WHAT TO DO |
Of the entries below, restate word for word only the section that runs from the line with "C10: none -> 470nF (MA, MB)" to the line with "V3: 12V (plus", counting both ends.

GIVEN DATA |
◇ ◇ ◇ ◇

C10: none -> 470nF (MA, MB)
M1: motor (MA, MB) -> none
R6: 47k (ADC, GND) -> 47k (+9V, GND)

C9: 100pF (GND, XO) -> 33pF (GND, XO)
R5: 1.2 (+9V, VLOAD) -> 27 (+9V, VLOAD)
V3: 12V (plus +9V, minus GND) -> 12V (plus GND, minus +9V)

◇ ◇ ◇ ◇

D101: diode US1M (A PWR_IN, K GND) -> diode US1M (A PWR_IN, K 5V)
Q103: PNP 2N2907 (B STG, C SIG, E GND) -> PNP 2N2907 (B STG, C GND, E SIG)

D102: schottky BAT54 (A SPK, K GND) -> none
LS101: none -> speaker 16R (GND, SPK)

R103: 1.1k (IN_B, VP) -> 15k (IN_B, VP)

◇ ◇ ◇ ◇

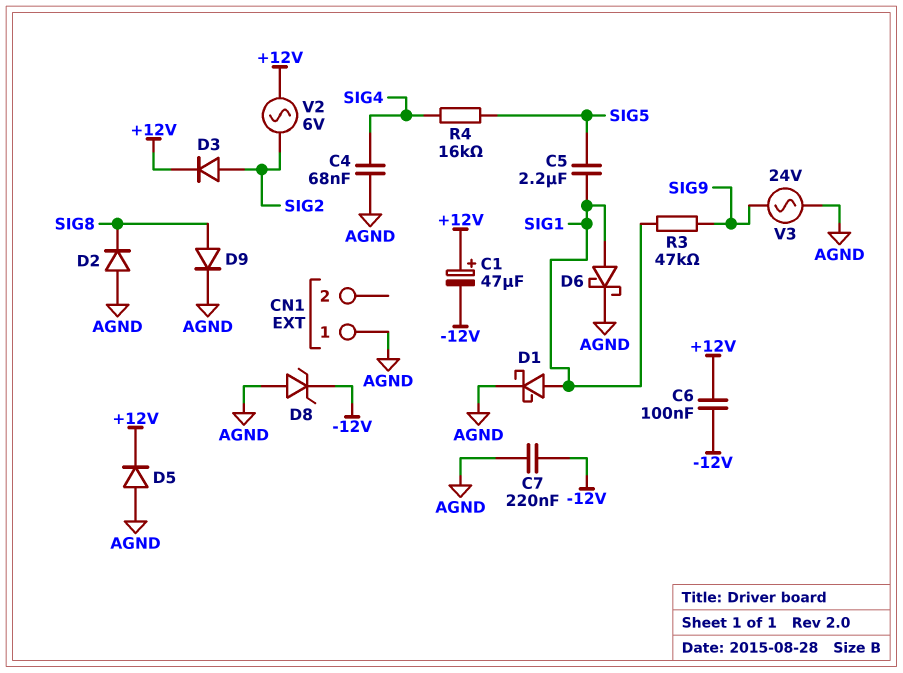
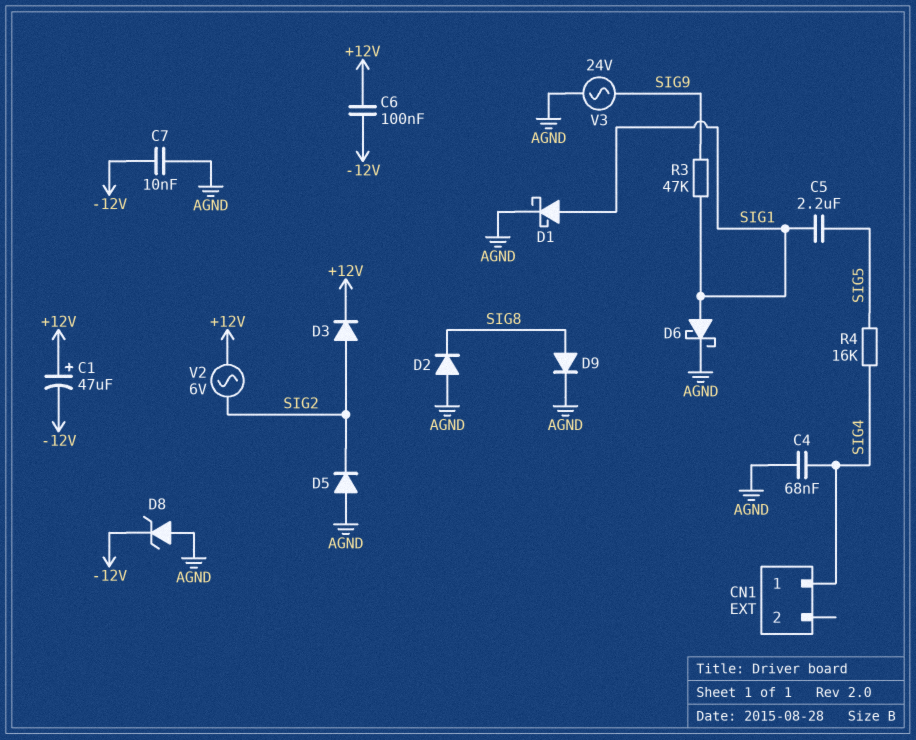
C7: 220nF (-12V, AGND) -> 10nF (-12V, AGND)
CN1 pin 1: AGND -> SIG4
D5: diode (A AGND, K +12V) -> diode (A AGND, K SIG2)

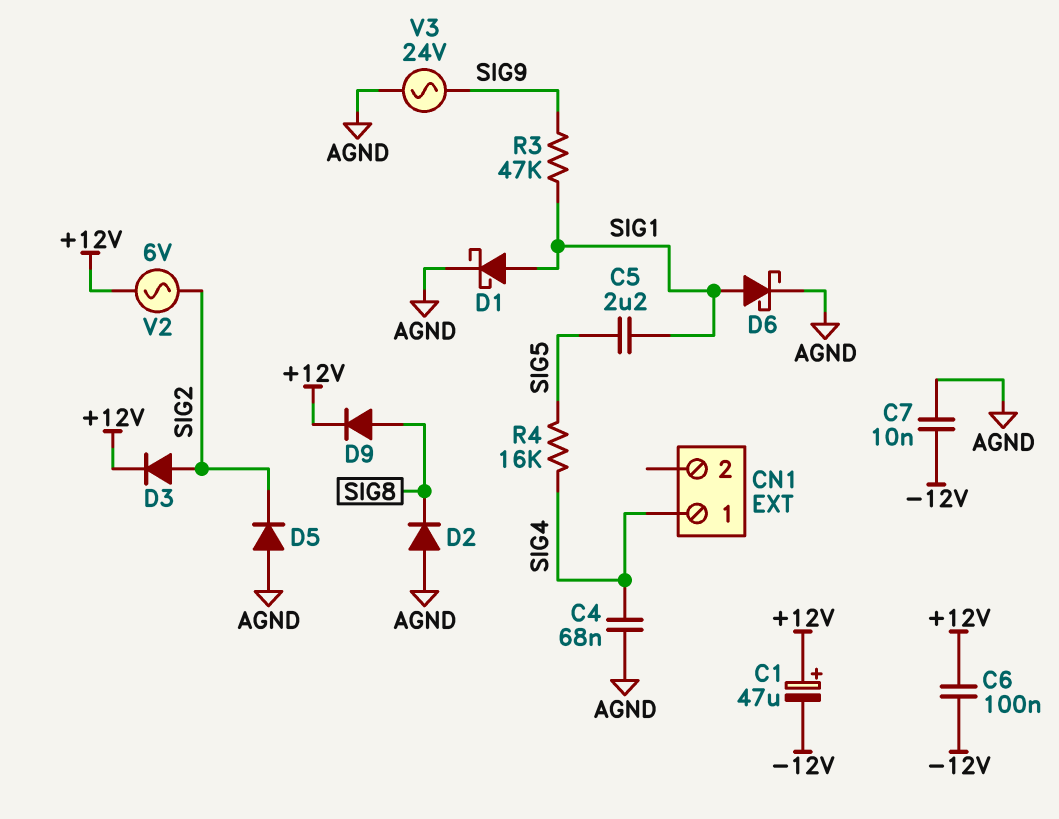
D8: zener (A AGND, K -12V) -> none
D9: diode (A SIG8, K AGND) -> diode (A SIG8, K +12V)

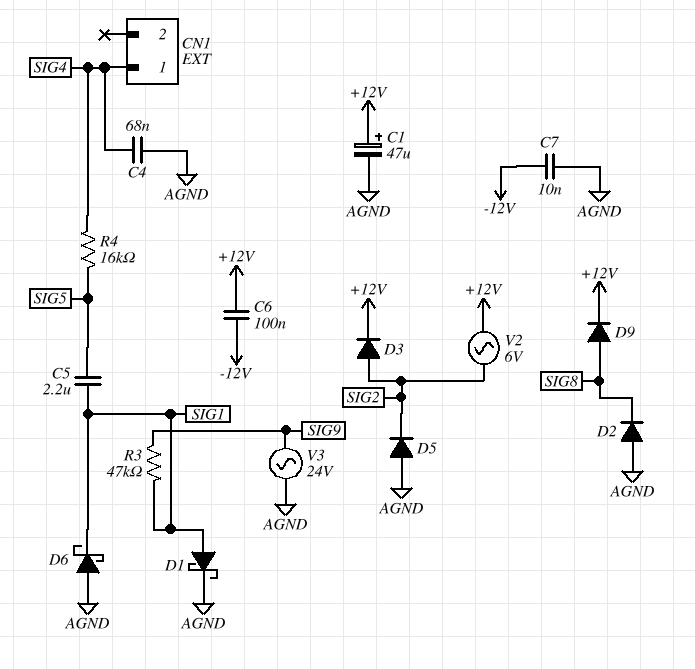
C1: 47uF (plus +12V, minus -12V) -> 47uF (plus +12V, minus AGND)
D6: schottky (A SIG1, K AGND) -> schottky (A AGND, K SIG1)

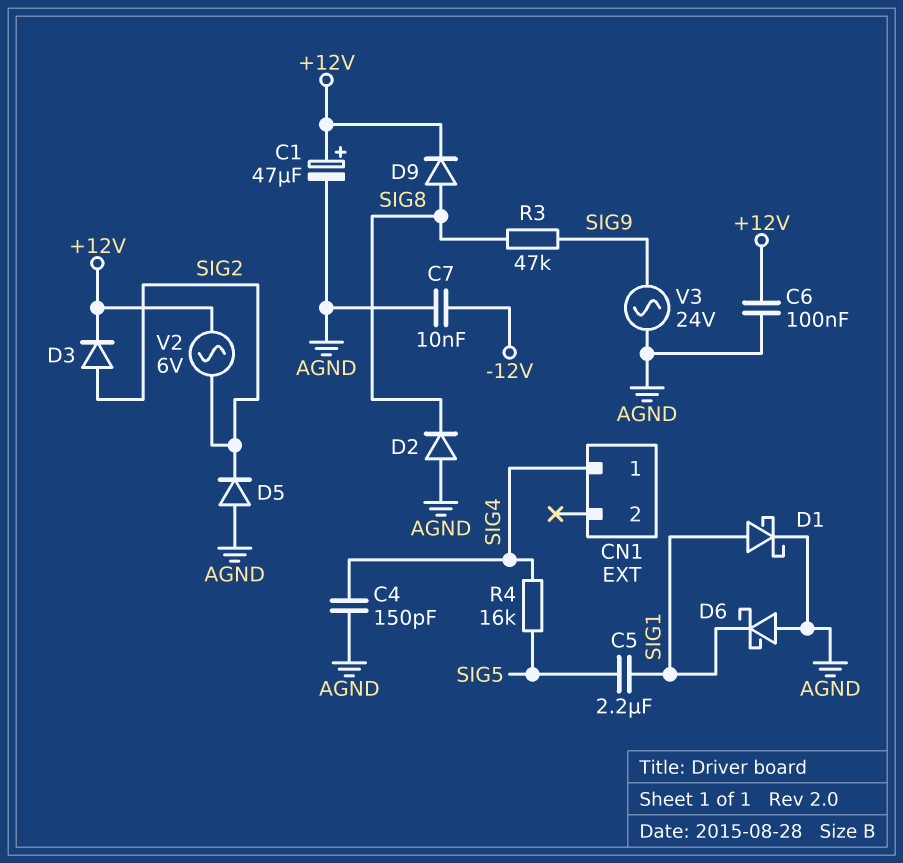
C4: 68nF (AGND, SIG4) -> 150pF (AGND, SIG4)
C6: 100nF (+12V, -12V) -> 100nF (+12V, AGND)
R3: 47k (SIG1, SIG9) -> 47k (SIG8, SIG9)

◇ ◇ ◇ ◇

SOLUTION TO THIS EXERCISE |
C10: none -> 470nF (MA, MB)
M1: motor (MA, MB) -> none
R6: 47k (ADC, GND) -> 47k (+9V, GND)

C9: 100pF (GND, XO) -> 33pF (GND, XO)
R5: 1.2 (+9V, VLOAD) -> 27 (+9V, VLOAD)
V3: 12V (plus +9V, minus GND) -> 12V (plus GND, minus +9V)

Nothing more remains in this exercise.